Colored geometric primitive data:
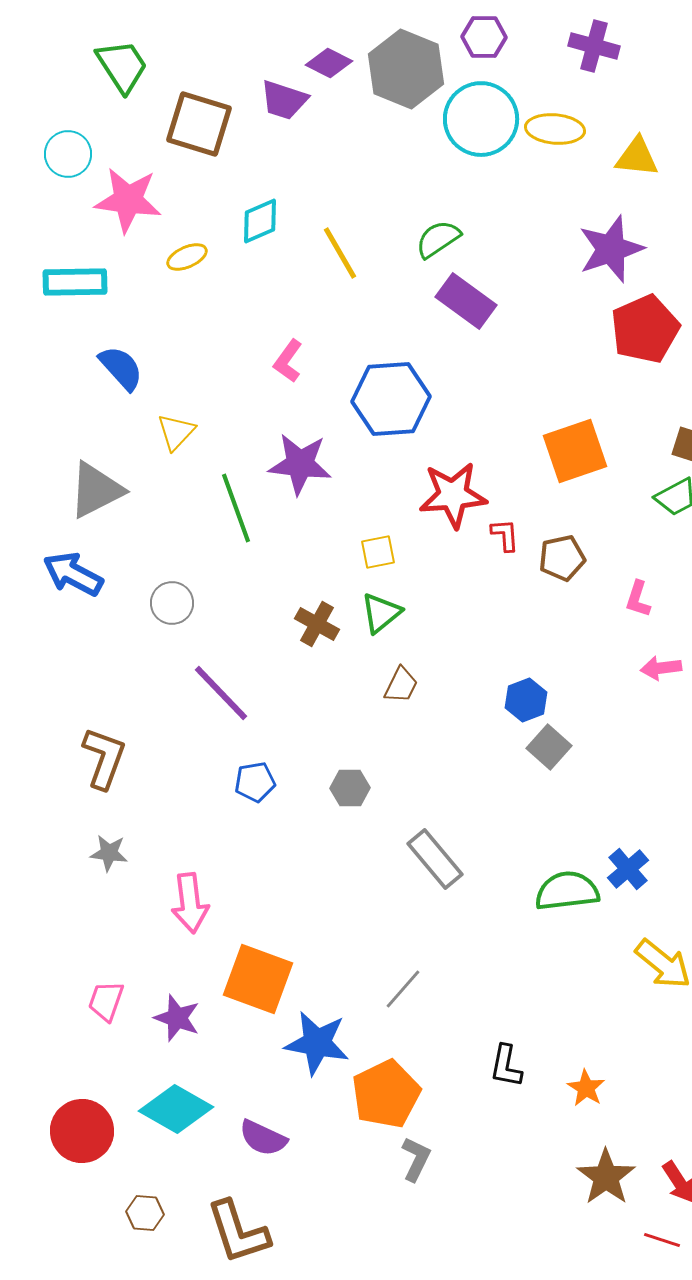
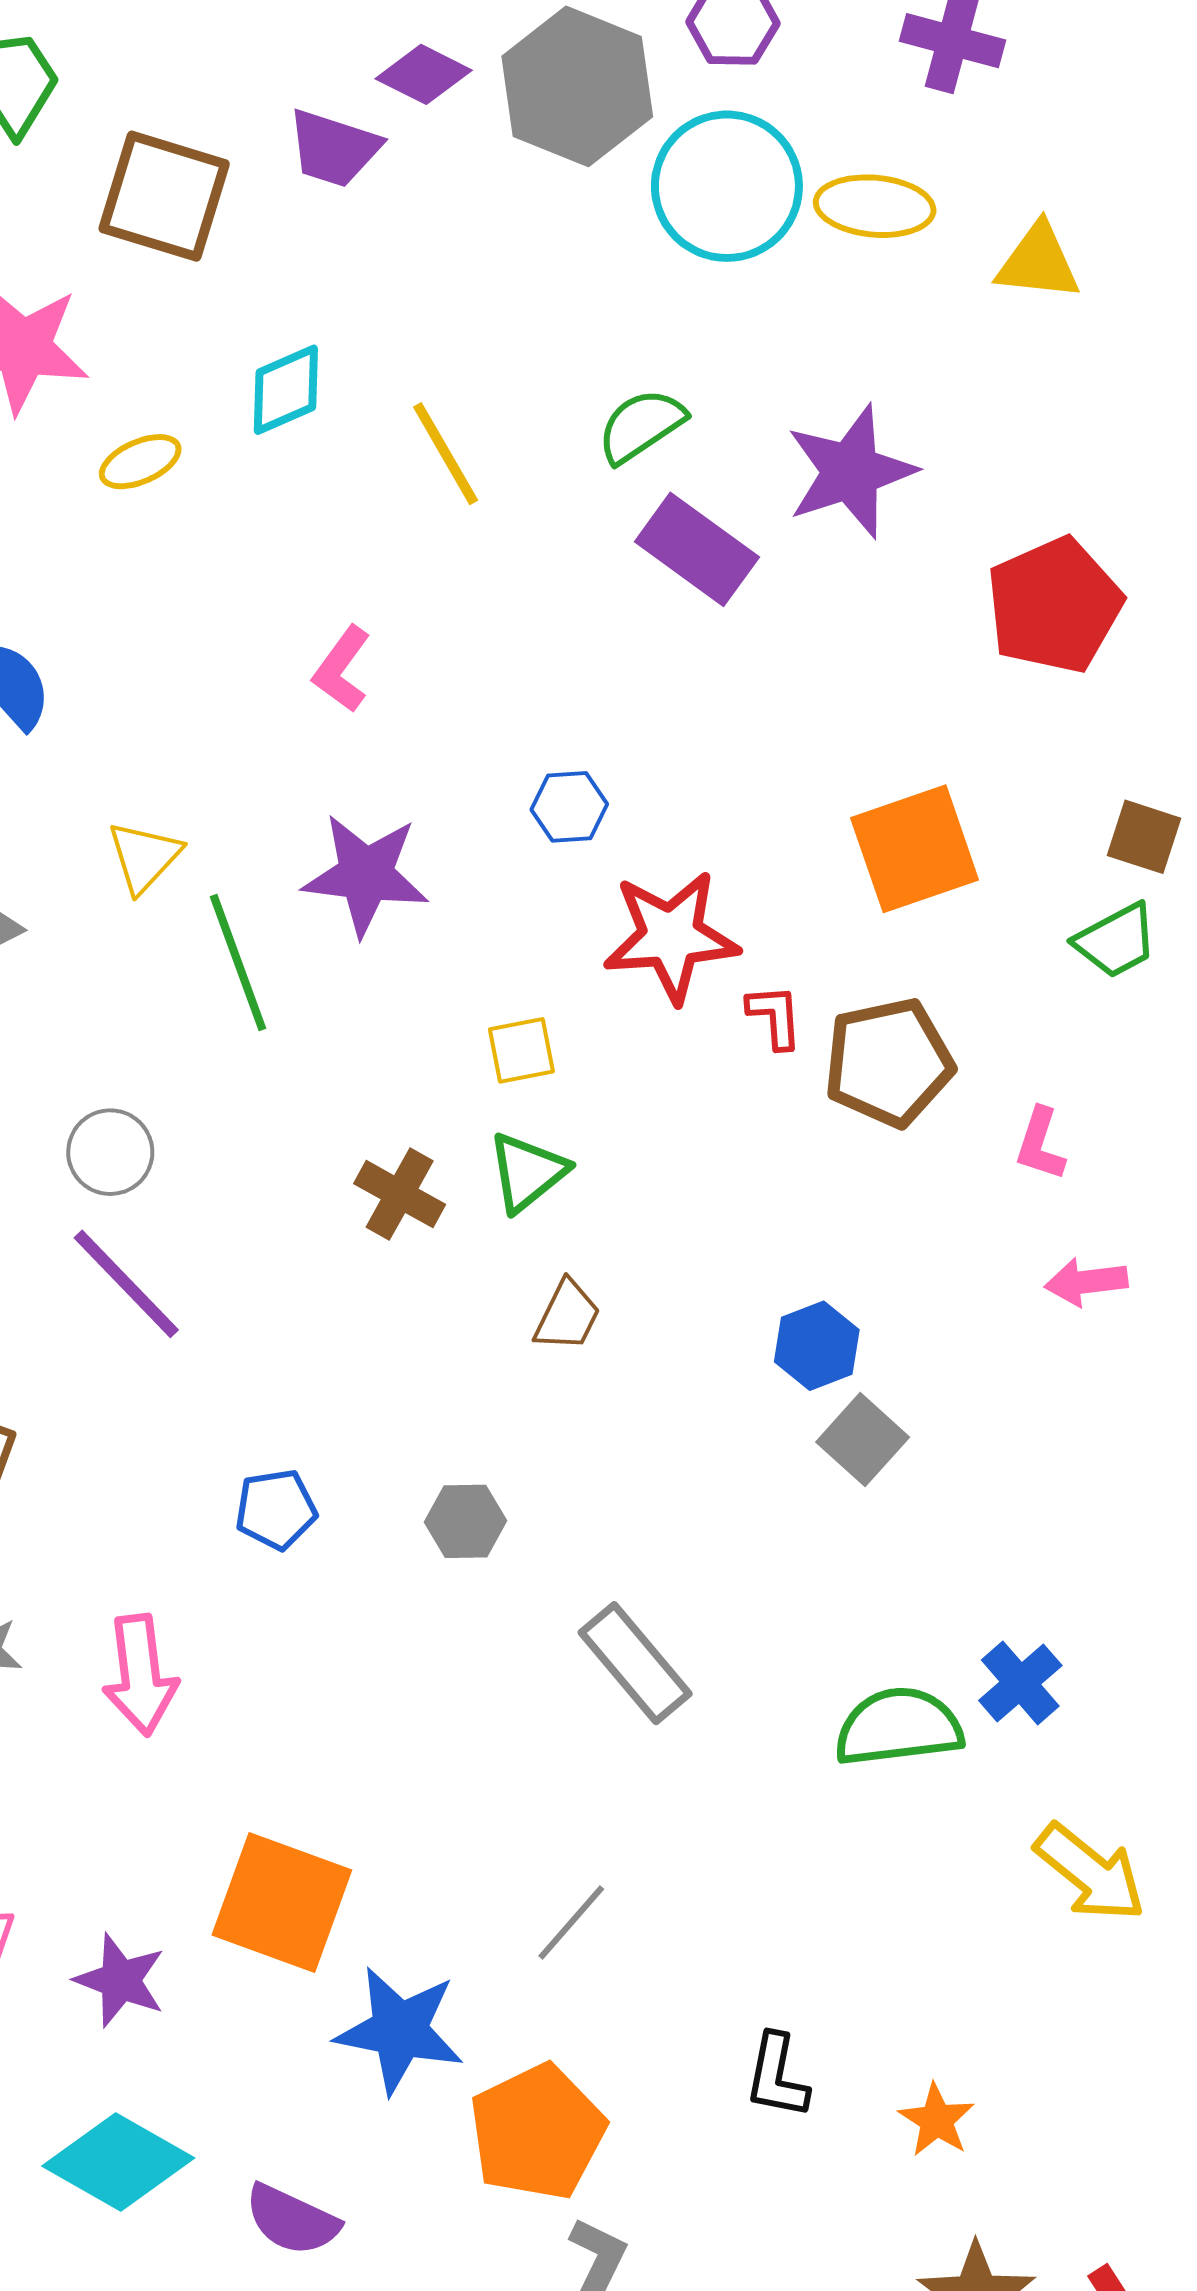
purple star: (611, 249) -> (851, 472), moved
blue hexagon: (391, 399) -> (569, 807), moved, size x0.5
yellow triangle: (176, 432) -> (144, 857), moved
brown pentagon: (562, 558) -> (889, 1062), size x1.4
purple line: (221, 693) -> (126, 1284), moved
pink arrow: (190, 903) -> (140, 1675), moved

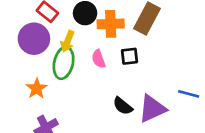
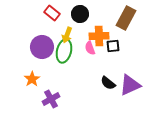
orange cross: (111, 24) -> (99, 36), moved
purple circle: (34, 39) -> (42, 47), moved
orange star: (37, 88) -> (32, 79), moved

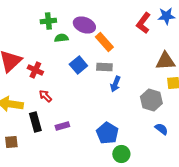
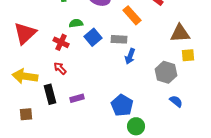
green semicircle: (61, 38) -> (76, 23), moved
orange rectangle: (104, 42) -> (132, 15), moved
red cross: (35, 70) -> (61, 42), moved

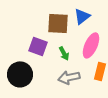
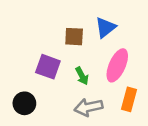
brown square: (58, 23) -> (74, 37), size x0.7
black circle: (20, 74) -> (24, 103), size x0.7

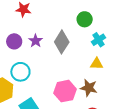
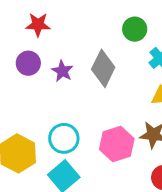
purple circle: (14, 41) -> (28, 63), moved
cyan circle: (20, 72) -> (64, 138), moved

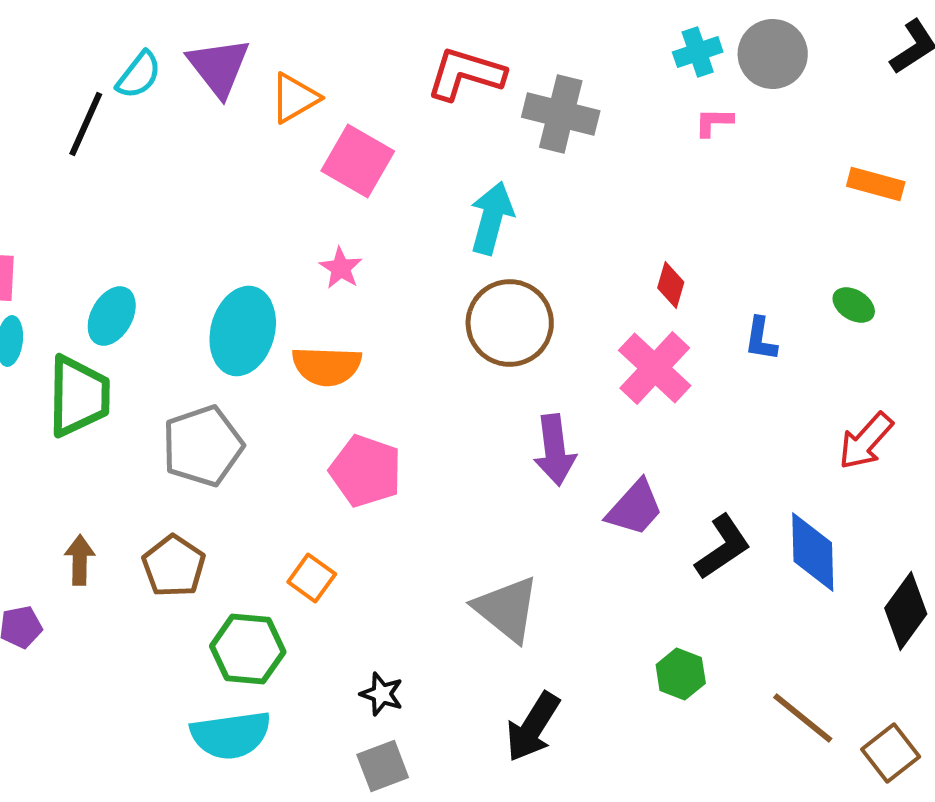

_Aim of the exercise_: Please reproduce every record exactly as written, excluding the pictures.

_Written solution_:
purple star: (611, 249) -> (851, 472), moved
blue hexagon: (391, 399) -> (569, 807), moved, size x0.5
yellow triangle: (176, 432) -> (144, 857), moved
brown pentagon: (562, 558) -> (889, 1062), size x1.4
purple line: (221, 693) -> (126, 1284), moved
pink arrow: (190, 903) -> (140, 1675), moved

orange cross: (111, 24) -> (99, 36), moved
purple circle: (34, 39) -> (42, 47), moved
orange star: (37, 88) -> (32, 79), moved

green semicircle: (61, 38) -> (76, 23), moved
orange rectangle: (104, 42) -> (132, 15), moved
red cross: (35, 70) -> (61, 42), moved

brown square: (58, 23) -> (74, 37), size x0.7
black circle: (20, 74) -> (24, 103), size x0.7

purple circle: (14, 41) -> (28, 63), moved
cyan circle: (20, 72) -> (64, 138), moved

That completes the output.